- Opening Delimiter -

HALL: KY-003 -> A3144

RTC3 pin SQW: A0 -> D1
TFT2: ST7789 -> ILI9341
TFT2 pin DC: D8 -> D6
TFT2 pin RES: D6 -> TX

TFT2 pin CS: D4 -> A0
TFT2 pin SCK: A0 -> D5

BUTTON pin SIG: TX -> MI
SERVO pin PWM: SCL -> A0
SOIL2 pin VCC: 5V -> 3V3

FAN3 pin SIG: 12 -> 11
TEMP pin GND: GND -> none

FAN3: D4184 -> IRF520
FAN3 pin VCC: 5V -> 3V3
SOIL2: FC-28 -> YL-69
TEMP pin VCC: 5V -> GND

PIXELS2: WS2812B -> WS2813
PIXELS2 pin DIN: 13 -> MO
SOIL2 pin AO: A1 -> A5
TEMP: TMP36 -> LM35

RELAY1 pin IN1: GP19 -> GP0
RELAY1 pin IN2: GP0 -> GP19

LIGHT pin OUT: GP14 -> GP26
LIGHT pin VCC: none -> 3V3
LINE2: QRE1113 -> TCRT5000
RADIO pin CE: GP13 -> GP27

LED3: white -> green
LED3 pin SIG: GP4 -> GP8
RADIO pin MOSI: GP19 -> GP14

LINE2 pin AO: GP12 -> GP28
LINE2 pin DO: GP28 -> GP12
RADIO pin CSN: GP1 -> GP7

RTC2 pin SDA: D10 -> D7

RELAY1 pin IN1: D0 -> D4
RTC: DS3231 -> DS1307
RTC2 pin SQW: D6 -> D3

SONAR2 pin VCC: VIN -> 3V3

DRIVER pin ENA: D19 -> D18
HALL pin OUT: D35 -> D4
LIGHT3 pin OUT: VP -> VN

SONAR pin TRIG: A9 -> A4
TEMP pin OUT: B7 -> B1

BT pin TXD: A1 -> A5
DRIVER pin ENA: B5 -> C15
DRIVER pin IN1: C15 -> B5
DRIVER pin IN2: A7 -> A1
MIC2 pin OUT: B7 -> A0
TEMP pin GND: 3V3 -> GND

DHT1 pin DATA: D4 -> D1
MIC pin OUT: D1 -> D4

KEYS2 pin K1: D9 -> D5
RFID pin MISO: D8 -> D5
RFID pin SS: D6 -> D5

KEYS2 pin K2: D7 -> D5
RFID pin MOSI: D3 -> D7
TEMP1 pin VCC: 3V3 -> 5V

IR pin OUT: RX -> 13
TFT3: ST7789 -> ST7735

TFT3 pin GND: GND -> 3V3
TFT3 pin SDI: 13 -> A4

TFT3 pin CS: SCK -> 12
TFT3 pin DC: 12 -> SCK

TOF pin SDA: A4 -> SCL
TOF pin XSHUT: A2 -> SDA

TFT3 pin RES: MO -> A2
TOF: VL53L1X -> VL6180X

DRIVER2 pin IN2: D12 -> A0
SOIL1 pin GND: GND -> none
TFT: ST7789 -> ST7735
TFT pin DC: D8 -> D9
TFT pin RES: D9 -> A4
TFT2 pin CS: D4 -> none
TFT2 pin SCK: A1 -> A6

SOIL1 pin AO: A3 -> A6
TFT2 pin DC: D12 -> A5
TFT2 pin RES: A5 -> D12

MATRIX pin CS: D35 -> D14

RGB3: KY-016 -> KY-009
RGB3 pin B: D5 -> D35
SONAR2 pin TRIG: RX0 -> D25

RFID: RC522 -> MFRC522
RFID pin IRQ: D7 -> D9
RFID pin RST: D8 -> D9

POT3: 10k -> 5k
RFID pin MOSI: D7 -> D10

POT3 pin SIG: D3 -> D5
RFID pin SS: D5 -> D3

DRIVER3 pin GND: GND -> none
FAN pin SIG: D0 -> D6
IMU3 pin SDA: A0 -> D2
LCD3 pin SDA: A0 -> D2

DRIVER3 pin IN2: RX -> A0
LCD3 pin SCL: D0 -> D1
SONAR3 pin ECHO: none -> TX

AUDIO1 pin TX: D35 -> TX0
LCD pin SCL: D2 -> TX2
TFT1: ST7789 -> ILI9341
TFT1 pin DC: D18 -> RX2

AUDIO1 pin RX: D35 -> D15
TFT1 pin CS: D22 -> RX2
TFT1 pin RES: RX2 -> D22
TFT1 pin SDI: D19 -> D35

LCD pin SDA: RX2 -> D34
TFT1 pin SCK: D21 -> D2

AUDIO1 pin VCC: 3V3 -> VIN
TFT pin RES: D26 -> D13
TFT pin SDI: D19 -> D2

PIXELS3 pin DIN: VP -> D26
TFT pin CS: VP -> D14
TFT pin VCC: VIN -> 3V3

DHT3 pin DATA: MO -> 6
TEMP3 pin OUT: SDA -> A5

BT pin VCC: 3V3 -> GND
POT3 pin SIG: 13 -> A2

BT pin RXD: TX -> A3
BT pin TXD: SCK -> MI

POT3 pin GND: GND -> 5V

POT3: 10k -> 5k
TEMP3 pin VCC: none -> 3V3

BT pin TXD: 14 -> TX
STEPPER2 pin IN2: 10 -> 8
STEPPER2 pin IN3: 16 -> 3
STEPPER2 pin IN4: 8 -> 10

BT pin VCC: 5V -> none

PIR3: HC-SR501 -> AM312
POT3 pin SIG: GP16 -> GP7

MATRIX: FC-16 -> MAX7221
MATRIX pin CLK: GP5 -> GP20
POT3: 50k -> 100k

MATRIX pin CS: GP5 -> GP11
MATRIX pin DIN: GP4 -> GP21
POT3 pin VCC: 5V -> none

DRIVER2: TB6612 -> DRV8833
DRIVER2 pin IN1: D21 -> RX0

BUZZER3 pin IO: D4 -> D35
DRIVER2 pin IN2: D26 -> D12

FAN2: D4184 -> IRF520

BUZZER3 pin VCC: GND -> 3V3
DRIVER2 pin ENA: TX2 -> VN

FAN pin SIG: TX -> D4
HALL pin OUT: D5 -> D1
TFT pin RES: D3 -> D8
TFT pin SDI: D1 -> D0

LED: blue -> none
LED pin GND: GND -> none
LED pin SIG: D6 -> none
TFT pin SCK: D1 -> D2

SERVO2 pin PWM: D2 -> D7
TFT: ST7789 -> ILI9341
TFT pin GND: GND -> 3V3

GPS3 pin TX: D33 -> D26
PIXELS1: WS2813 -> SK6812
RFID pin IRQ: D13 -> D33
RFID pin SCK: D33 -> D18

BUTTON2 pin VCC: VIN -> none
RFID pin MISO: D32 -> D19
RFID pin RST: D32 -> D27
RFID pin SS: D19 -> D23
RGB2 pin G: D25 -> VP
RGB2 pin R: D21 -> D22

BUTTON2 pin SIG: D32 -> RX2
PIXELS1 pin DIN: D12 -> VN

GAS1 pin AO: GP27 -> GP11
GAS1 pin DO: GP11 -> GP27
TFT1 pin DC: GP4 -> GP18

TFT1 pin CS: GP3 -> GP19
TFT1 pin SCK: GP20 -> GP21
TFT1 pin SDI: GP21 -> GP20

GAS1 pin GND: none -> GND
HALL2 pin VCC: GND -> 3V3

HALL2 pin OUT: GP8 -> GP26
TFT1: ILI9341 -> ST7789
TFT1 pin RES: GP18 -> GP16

- Closing Delimiter -

What you should do.
Without skipping anything, transcribe every line above exactly.

Solution.
HALL: KY-003 -> A3144

RTC3 pin SQW: A0 -> D1
TFT2: ST7789 -> ILI9341
TFT2 pin DC: D8 -> D6
TFT2 pin RES: D6 -> TX

TFT2 pin CS: D4 -> A0
TFT2 pin SCK: A0 -> D5

BUTTON pin SIG: TX -> MI
SERVO pin PWM: SCL -> A0
SOIL2 pin VCC: 5V -> 3V3

FAN3 pin SIG: 12 -> 11
TEMP pin GND: GND -> none

FAN3: D4184 -> IRF520
FAN3 pin VCC: 5V -> 3V3
SOIL2: FC-28 -> YL-69
TEMP pin VCC: 5V -> GND

PIXELS2: WS2812B -> WS2813
PIXELS2 pin DIN: 13 -> MO
SOIL2 pin AO: A1 -> A5
TEMP: TMP36 -> LM35

RELAY1 pin IN1: GP19 -> GP0
RELAY1 pin IN2: GP0 -> GP19

LIGHT pin OUT: GP14 -> GP26
LIGHT pin VCC: none -> 3V3
LINE2: QRE1113 -> TCRT5000
RADIO pin CE: GP13 -> GP27

LED3: white -> green
LED3 pin SIG: GP4 -> GP8
RADIO pin MOSI: GP19 -> GP14

LINE2 pin AO: GP12 -> GP28
LINE2 pin DO: GP28 -> GP12
RADIO pin CSN: GP1 -> GP7

RTC2 pin SDA: D10 -> D7

RELAY1 pin IN1: D0 -> D4
RTC: DS3231 -> DS1307
RTC2 pin SQW: D6 -> D3

SONAR2 pin VCC: VIN -> 3V3

DRIVER pin ENA: D19 -> D18
HALL pin OUT: D35 -> D4
LIGHT3 pin OUT: VP -> VN

SONAR pin TRIG: A9 -> A4
TEMP pin OUT: B7 -> B1

BT pin TXD: A1 -> A5
DRIVER pin ENA: B5 -> C15
DRIVER pin IN1: C15 -> B5
DRIVER pin IN2: A7 -> A1
MIC2 pin OUT: B7 -> A0
TEMP pin GND: 3V3 -> GND

DHT1 pin DATA: D4 -> D1
MIC pin OUT: D1 -> D4

KEYS2 pin K1: D9 -> D5
RFID pin MISO: D8 -> D5
RFID pin SS: D6 -> D5

KEYS2 pin K2: D7 -> D5
RFID pin MOSI: D3 -> D7
TEMP1 pin VCC: 3V3 -> 5V

IR pin OUT: RX -> 13
TFT3: ST7789 -> ST7735

TFT3 pin GND: GND -> 3V3
TFT3 pin SDI: 13 -> A4

TFT3 pin CS: SCK -> 12
TFT3 pin DC: 12 -> SCK

TOF pin SDA: A4 -> SCL
TOF pin XSHUT: A2 -> SDA

TFT3 pin RES: MO -> A2
TOF: VL53L1X -> VL6180X

DRIVER2 pin IN2: D12 -> A0
SOIL1 pin GND: GND -> none
TFT: ST7789 -> ST7735
TFT pin DC: D8 -> D9
TFT pin RES: D9 -> A4
TFT2 pin CS: D4 -> none
TFT2 pin SCK: A1 -> A6

SOIL1 pin AO: A3 -> A6
TFT2 pin DC: D12 -> A5
TFT2 pin RES: A5 -> D12

MATRIX pin CS: D35 -> D14

RGB3: KY-016 -> KY-009
RGB3 pin B: D5 -> D35
SONAR2 pin TRIG: RX0 -> D25

RFID: RC522 -> MFRC522
RFID pin IRQ: D7 -> D9
RFID pin RST: D8 -> D9

POT3: 10k -> 5k
RFID pin MOSI: D7 -> D10

POT3 pin SIG: D3 -> D5
RFID pin SS: D5 -> D3

DRIVER3 pin GND: GND -> none
FAN pin SIG: D0 -> D6
IMU3 pin SDA: A0 -> D2
LCD3 pin SDA: A0 -> D2

DRIVER3 pin IN2: RX -> A0
LCD3 pin SCL: D0 -> D1
SONAR3 pin ECHO: none -> TX

AUDIO1 pin TX: D35 -> TX0
LCD pin SCL: D2 -> TX2
TFT1: ST7789 -> ILI9341
TFT1 pin DC: D18 -> RX2

AUDIO1 pin RX: D35 -> D15
TFT1 pin CS: D22 -> RX2
TFT1 pin RES: RX2 -> D22
TFT1 pin SDI: D19 -> D35

LCD pin SDA: RX2 -> D34
TFT1 pin SCK: D21 -> D2

AUDIO1 pin VCC: 3V3 -> VIN
TFT pin RES: D26 -> D13
TFT pin SDI: D19 -> D2

PIXELS3 pin DIN: VP -> D26
TFT pin CS: VP -> D14
TFT pin VCC: VIN -> 3V3

DHT3 pin DATA: MO -> 6
TEMP3 pin OUT: SDA -> A5

BT pin VCC: 3V3 -> GND
POT3 pin SIG: 13 -> A2

BT pin RXD: TX -> A3
BT pin TXD: SCK -> MI

POT3 pin GND: GND -> 5V

POT3: 10k -> 5k
TEMP3 pin VCC: none -> 3V3

BT pin TXD: 14 -> TX
STEPPER2 pin IN2: 10 -> 8
STEPPER2 pin IN3: 16 -> 3
STEPPER2 pin IN4: 8 -> 10

BT pin VCC: 5V -> none

PIR3: HC-SR501 -> AM312
POT3 pin SIG: GP16 -> GP7

MATRIX: FC-16 -> MAX7221
MATRIX pin CLK: GP5 -> GP20
POT3: 50k -> 100k

MATRIX pin CS: GP5 -> GP11
MATRIX pin DIN: GP4 -> GP21
POT3 pin VCC: 5V -> none

DRIVER2: TB6612 -> DRV8833
DRIVER2 pin IN1: D21 -> RX0

BUZZER3 pin IO: D4 -> D35
DRIVER2 pin IN2: D26 -> D12

FAN2: D4184 -> IRF520

BUZZER3 pin VCC: GND -> 3V3
DRIVER2 pin ENA: TX2 -> VN

FAN pin SIG: TX -> D4
HALL pin OUT: D5 -> D1
TFT pin RES: D3 -> D8
TFT pin SDI: D1 -> D0

LED: blue -> none
LED pin GND: GND -> none
LED pin SIG: D6 -> none
TFT pin SCK: D1 -> D2

SERVO2 pin PWM: D2 -> D7
TFT: ST7789 -> ILI9341
TFT pin GND: GND -> 3V3

GPS3 pin TX: D33 -> D26
PIXELS1: WS2813 -> SK6812
RFID pin IRQ: D13 -> D33
RFID pin SCK: D33 -> D18

BUTTON2 pin VCC: VIN -> none
RFID pin MISO: D32 -> D19
RFID pin RST: D32 -> D27
RFID pin SS: D19 -> D23
RGB2 pin G: D25 -> VP
RGB2 pin R: D21 -> D22

BUTTON2 pin SIG: D32 -> RX2
PIXELS1 pin DIN: D12 -> VN

GAS1 pin AO: GP27 -> GP11
GAS1 pin DO: GP11 -> GP27
TFT1 pin DC: GP4 -> GP18

TFT1 pin CS: GP3 -> GP19
TFT1 pin SCK: GP20 -> GP21
TFT1 pin SDI: GP21 -> GP20

GAS1 pin GND: none -> GND
HALL2 pin VCC: GND -> 3V3

HALL2 pin OUT: GP8 -> GP26
TFT1: ILI9341 -> ST7789
TFT1 pin RES: GP18 -> GP16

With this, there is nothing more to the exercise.